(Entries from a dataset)
• • • • • • •

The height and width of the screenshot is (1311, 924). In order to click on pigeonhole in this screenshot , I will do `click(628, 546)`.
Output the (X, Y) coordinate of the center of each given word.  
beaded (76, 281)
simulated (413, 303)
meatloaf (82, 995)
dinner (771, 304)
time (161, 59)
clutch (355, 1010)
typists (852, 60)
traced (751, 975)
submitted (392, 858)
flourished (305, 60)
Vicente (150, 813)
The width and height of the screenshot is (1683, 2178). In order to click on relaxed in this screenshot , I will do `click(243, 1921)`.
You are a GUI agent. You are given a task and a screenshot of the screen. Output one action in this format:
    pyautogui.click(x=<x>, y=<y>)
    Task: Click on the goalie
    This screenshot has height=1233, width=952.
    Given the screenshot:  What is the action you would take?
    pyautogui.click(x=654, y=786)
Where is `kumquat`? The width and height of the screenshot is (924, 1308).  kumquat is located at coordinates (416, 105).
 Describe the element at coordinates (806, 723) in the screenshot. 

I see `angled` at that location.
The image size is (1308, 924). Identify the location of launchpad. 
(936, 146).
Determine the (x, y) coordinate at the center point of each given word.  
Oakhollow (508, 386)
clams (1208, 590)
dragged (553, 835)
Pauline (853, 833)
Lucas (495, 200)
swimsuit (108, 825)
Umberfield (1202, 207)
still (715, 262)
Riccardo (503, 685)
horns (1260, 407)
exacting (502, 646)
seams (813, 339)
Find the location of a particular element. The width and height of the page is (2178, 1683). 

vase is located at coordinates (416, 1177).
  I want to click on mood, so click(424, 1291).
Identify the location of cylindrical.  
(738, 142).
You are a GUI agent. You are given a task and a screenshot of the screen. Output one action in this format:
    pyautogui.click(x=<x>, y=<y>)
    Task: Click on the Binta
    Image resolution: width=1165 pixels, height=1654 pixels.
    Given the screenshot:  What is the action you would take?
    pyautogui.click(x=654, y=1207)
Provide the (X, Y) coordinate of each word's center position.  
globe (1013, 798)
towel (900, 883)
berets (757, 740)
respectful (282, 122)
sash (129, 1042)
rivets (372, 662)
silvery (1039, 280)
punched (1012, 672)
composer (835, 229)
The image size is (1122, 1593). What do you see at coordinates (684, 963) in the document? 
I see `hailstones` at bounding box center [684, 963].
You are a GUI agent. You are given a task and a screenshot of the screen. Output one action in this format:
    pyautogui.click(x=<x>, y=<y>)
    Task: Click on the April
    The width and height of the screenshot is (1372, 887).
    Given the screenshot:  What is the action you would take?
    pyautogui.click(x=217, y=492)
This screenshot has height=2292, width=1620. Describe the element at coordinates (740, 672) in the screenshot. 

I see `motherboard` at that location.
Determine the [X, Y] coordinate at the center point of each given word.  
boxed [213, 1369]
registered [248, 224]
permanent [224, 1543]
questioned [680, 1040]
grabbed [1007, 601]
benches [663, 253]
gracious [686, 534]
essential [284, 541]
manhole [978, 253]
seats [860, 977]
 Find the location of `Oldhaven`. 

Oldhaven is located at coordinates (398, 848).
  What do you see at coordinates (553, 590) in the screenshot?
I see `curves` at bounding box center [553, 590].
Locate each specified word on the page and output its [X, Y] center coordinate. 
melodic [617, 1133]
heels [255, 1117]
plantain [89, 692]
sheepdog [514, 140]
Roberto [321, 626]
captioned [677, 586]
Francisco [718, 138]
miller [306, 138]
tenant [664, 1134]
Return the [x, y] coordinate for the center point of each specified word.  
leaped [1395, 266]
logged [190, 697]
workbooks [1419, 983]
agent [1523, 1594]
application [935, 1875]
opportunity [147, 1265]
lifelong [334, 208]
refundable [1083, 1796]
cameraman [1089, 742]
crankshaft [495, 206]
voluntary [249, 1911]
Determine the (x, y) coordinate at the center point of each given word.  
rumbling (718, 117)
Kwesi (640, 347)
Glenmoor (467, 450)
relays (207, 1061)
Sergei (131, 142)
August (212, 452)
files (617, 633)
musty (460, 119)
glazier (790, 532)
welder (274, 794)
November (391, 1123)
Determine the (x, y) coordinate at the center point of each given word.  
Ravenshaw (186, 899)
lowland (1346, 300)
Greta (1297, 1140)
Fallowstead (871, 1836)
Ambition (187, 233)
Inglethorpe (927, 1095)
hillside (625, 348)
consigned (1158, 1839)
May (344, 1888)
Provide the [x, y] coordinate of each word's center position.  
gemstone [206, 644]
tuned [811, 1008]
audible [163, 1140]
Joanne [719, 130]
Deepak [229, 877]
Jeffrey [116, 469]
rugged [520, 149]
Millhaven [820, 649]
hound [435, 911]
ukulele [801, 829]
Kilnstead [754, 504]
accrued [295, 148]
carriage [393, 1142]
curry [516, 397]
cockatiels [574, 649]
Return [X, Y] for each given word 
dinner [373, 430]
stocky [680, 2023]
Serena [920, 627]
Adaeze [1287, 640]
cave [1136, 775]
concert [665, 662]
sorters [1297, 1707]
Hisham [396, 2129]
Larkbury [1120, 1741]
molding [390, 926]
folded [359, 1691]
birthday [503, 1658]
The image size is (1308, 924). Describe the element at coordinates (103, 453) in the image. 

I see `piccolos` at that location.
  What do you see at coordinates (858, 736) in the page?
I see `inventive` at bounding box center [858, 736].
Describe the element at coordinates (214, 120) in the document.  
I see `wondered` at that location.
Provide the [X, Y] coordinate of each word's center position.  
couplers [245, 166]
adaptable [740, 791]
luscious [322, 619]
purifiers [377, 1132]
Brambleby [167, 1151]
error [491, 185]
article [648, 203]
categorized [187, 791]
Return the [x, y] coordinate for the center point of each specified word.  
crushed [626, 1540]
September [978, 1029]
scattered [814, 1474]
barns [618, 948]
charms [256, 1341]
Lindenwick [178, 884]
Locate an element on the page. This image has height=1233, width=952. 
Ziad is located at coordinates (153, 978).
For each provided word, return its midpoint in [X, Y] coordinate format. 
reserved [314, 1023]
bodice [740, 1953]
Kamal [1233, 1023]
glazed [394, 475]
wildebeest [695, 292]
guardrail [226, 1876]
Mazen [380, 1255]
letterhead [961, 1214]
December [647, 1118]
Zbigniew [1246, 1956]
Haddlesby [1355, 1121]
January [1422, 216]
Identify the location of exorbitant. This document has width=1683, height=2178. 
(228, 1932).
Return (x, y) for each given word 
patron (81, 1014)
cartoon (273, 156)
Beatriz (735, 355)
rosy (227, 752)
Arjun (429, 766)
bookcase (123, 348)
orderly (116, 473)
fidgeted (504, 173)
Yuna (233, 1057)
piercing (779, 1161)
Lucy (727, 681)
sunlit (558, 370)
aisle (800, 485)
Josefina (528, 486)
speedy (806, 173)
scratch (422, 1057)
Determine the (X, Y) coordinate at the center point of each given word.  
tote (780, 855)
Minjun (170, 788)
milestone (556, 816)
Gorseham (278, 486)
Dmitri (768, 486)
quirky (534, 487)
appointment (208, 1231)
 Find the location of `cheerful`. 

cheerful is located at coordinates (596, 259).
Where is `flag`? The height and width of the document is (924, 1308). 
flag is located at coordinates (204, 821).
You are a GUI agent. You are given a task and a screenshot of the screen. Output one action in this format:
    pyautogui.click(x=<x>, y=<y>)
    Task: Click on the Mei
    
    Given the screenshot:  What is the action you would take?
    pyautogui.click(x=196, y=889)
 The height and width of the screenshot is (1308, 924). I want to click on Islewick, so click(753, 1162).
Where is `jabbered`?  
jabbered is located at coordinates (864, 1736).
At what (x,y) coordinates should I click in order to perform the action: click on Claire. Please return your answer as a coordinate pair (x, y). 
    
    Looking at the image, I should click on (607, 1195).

• • • • • • •

*WHAT TO WORK ON*: Rewrite the records above, replacing each occurrence of "GUI agent" with "interface agent" and leaving everything else unchanged.

*TASK SOLUTION*:
The height and width of the screenshot is (1311, 924). In order to click on pigeonhole in this screenshot , I will do `click(628, 546)`.
Output the (X, Y) coordinate of the center of each given word.  
beaded (76, 281)
simulated (413, 303)
meatloaf (82, 995)
dinner (771, 304)
time (161, 59)
clutch (355, 1010)
typists (852, 60)
traced (751, 975)
submitted (392, 858)
flourished (305, 60)
Vicente (150, 813)
The width and height of the screenshot is (1683, 2178). In order to click on relaxed in this screenshot , I will do `click(243, 1921)`.
You are a interface agent. You are given a task and a screenshot of the screen. Output one action in this format:
    pyautogui.click(x=<x>, y=<y>)
    Task: Click on the goalie
    This screenshot has height=1233, width=952.
    Given the screenshot:  What is the action you would take?
    pyautogui.click(x=654, y=786)
Where is `kumquat`? The width and height of the screenshot is (924, 1308).  kumquat is located at coordinates (416, 105).
 Describe the element at coordinates (806, 723) in the screenshot. 

I see `angled` at that location.
The image size is (1308, 924). Identify the location of launchpad. 
(936, 146).
Determine the (x, y) coordinate at the center point of each given word.  
Oakhollow (508, 386)
clams (1208, 590)
dragged (553, 835)
Pauline (853, 833)
Lucas (495, 200)
swimsuit (108, 825)
Umberfield (1202, 207)
still (715, 262)
Riccardo (503, 685)
horns (1260, 407)
exacting (502, 646)
seams (813, 339)
Find the location of a particular element. The width and height of the page is (2178, 1683). 

vase is located at coordinates (416, 1177).
  I want to click on mood, so click(424, 1291).
Identify the location of cylindrical.  
(738, 142).
You are a interface agent. You are given a task and a screenshot of the screen. Output one action in this format:
    pyautogui.click(x=<x>, y=<y>)
    Task: Click on the Binta
    Image resolution: width=1165 pixels, height=1654 pixels.
    Given the screenshot:  What is the action you would take?
    pyautogui.click(x=654, y=1207)
Provide the (X, Y) coordinate of each word's center position.  
globe (1013, 798)
towel (900, 883)
berets (757, 740)
respectful (282, 122)
sash (129, 1042)
rivets (372, 662)
silvery (1039, 280)
punched (1012, 672)
composer (835, 229)
The image size is (1122, 1593). What do you see at coordinates (684, 963) in the document? 
I see `hailstones` at bounding box center [684, 963].
You are a interface agent. You are given a task and a screenshot of the screen. Output one action in this format:
    pyautogui.click(x=<x>, y=<y>)
    Task: Click on the April
    The width and height of the screenshot is (1372, 887).
    Given the screenshot:  What is the action you would take?
    pyautogui.click(x=217, y=492)
This screenshot has height=2292, width=1620. Describe the element at coordinates (740, 672) in the screenshot. 

I see `motherboard` at that location.
Determine the [X, Y] coordinate at the center point of each given word.  
boxed [213, 1369]
registered [248, 224]
permanent [224, 1543]
questioned [680, 1040]
grabbed [1007, 601]
benches [663, 253]
gracious [686, 534]
essential [284, 541]
manhole [978, 253]
seats [860, 977]
 Find the location of `Oldhaven`. 

Oldhaven is located at coordinates (398, 848).
  What do you see at coordinates (553, 590) in the screenshot?
I see `curves` at bounding box center [553, 590].
Locate each specified word on the page and output its [X, Y] center coordinate. 
melodic [617, 1133]
heels [255, 1117]
plantain [89, 692]
sheepdog [514, 140]
Roberto [321, 626]
captioned [677, 586]
Francisco [718, 138]
miller [306, 138]
tenant [664, 1134]
Return the [x, y] coordinate for the center point of each specified word.  
leaped [1395, 266]
logged [190, 697]
workbooks [1419, 983]
agent [1523, 1594]
application [935, 1875]
opportunity [147, 1265]
lifelong [334, 208]
refundable [1083, 1796]
cameraman [1089, 742]
crankshaft [495, 206]
voluntary [249, 1911]
Determine the (x, y) coordinate at the center point of each given word.  
rumbling (718, 117)
Kwesi (640, 347)
Glenmoor (467, 450)
relays (207, 1061)
Sergei (131, 142)
August (212, 452)
files (617, 633)
musty (460, 119)
glazier (790, 532)
welder (274, 794)
November (391, 1123)
Determine the (x, y) coordinate at the center point of each given word.  
Ravenshaw (186, 899)
lowland (1346, 300)
Greta (1297, 1140)
Fallowstead (871, 1836)
Ambition (187, 233)
Inglethorpe (927, 1095)
hillside (625, 348)
consigned (1158, 1839)
May (344, 1888)
Provide the [x, y] coordinate of each word's center position.  
gemstone [206, 644]
tuned [811, 1008]
audible [163, 1140]
Joanne [719, 130]
Deepak [229, 877]
Jeffrey [116, 469]
rugged [520, 149]
Millhaven [820, 649]
hound [435, 911]
ukulele [801, 829]
Kilnstead [754, 504]
accrued [295, 148]
carriage [393, 1142]
curry [516, 397]
cockatiels [574, 649]
Return [X, Y] for each given word 
dinner [373, 430]
stocky [680, 2023]
Serena [920, 627]
Adaeze [1287, 640]
cave [1136, 775]
concert [665, 662]
sorters [1297, 1707]
Hisham [396, 2129]
Larkbury [1120, 1741]
molding [390, 926]
folded [359, 1691]
birthday [503, 1658]
The image size is (1308, 924). Describe the element at coordinates (103, 453) in the image. 

I see `piccolos` at that location.
  What do you see at coordinates (858, 736) in the page?
I see `inventive` at bounding box center [858, 736].
Describe the element at coordinates (214, 120) in the document.  
I see `wondered` at that location.
Provide the [X, Y] coordinate of each word's center position.  
couplers [245, 166]
adaptable [740, 791]
luscious [322, 619]
purifiers [377, 1132]
Brambleby [167, 1151]
error [491, 185]
article [648, 203]
categorized [187, 791]
Return the [x, y] coordinate for the center point of each specified word.  
crushed [626, 1540]
September [978, 1029]
scattered [814, 1474]
barns [618, 948]
charms [256, 1341]
Lindenwick [178, 884]
Locate an element on the page. This image has height=1233, width=952. 
Ziad is located at coordinates (153, 978).
For each provided word, return its midpoint in [X, Y] coordinate format. 
reserved [314, 1023]
bodice [740, 1953]
Kamal [1233, 1023]
glazed [394, 475]
wildebeest [695, 292]
guardrail [226, 1876]
Mazen [380, 1255]
letterhead [961, 1214]
December [647, 1118]
Zbigniew [1246, 1956]
Haddlesby [1355, 1121]
January [1422, 216]
Identify the location of exorbitant. This document has width=1683, height=2178. 
(228, 1932).
Return (x, y) for each given word 
patron (81, 1014)
cartoon (273, 156)
Beatriz (735, 355)
rosy (227, 752)
Arjun (429, 766)
bookcase (123, 348)
orderly (116, 473)
fidgeted (504, 173)
Yuna (233, 1057)
piercing (779, 1161)
Lucy (727, 681)
sunlit (558, 370)
aisle (800, 485)
Josefina (528, 486)
speedy (806, 173)
scratch (422, 1057)
Determine the (X, Y) coordinate at the center point of each given word.  
tote (780, 855)
Minjun (170, 788)
milestone (556, 816)
Gorseham (278, 486)
Dmitri (768, 486)
quirky (534, 487)
appointment (208, 1231)
 Find the location of `cheerful`. 

cheerful is located at coordinates (596, 259).
Where is `flag`? The height and width of the document is (924, 1308). 
flag is located at coordinates (204, 821).
You are a interface agent. You are given a task and a screenshot of the screen. Output one action in this format:
    pyautogui.click(x=<x>, y=<y>)
    Task: Click on the Mei
    
    Given the screenshot:  What is the action you would take?
    pyautogui.click(x=196, y=889)
 The height and width of the screenshot is (1308, 924). I want to click on Islewick, so click(753, 1162).
Where is `jabbered`?  
jabbered is located at coordinates (864, 1736).
At what (x,y) coordinates should I click in order to perform the action: click on Claire. Please return your answer as a coordinate pair (x, y). 
    
    Looking at the image, I should click on (607, 1195).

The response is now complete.